» **PROBLEM DETAILS**: Transcribe exactly every line from the one containing "(383, 233) = (341, 199): orange" down to the final line of the listing below, including both, and leave out the rest.

» **TASK DATA**:
---*---

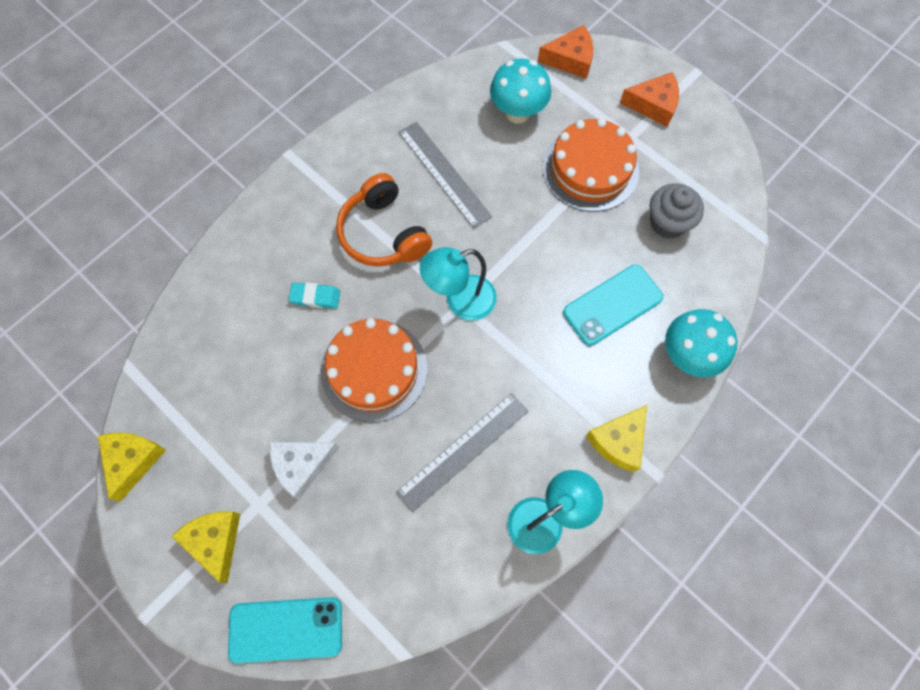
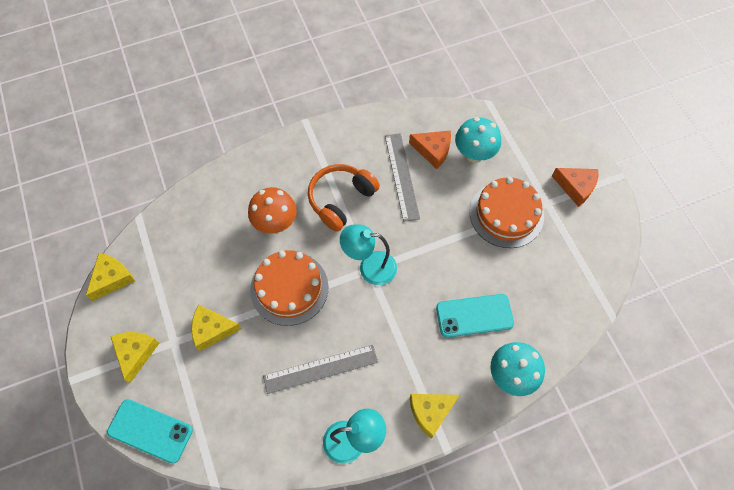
camera: 25 degrees right, 5 degrees down
(301, 465) = (212, 329): white cheese -> yellow cheese
(315, 297) = (275, 223): turquoise eraser -> orange mushroom
(383, 233) = (341, 199): orange headphones -> orange headphones turned 45 degrees clockwise
(570, 59) = (530, 131): orange cheese -> orange cheese (433, 151)
(668, 223) = (544, 275): grey cupcake -> none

---*---

» **EXERCISE RESULT**:
(383, 233) = (341, 199): orange headphones -> orange headphones turned 45 degrees clockwise
(570, 59) = (530, 131): orange cheese -> orange cheese (433, 151)
(668, 223) = (544, 275): grey cupcake -> none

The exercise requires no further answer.